■ Problem requirements: Look below for the line containing "The cœur (marron)"; write out that line and each one after it to the end, exactly, and nothing else.

■ Information shown:
•••
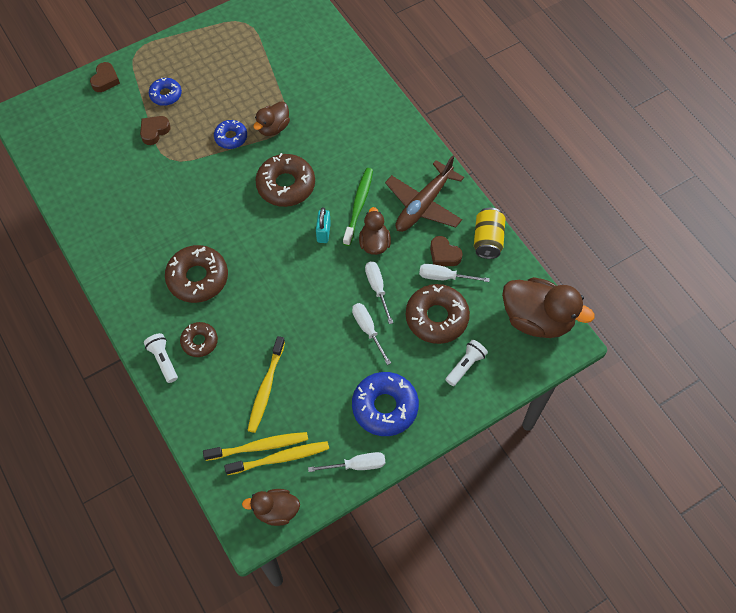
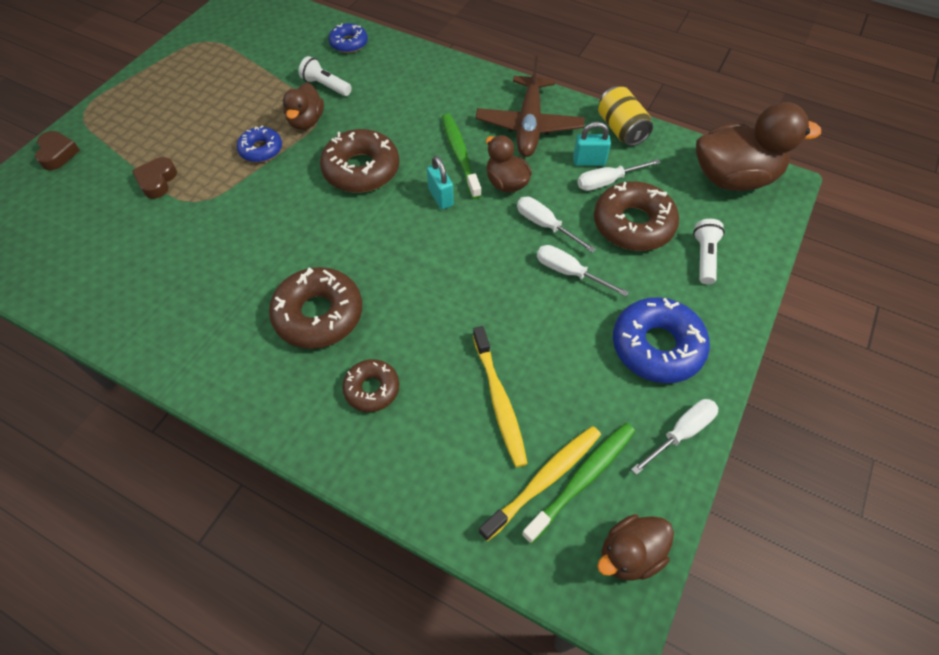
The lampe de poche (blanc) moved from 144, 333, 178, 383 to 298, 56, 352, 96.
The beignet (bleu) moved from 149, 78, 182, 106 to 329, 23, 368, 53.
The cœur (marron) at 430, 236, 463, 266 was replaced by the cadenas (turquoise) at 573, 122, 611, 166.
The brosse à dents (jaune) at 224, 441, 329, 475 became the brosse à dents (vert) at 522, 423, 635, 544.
•••
■ Response to the task:
The cœur (marron) at 430, 236, 463, 266 was replaced by the cadenas (turquoise) at 573, 122, 611, 166.
The brosse à dents (jaune) at 224, 441, 329, 475 became the brosse à dents (vert) at 522, 423, 635, 544.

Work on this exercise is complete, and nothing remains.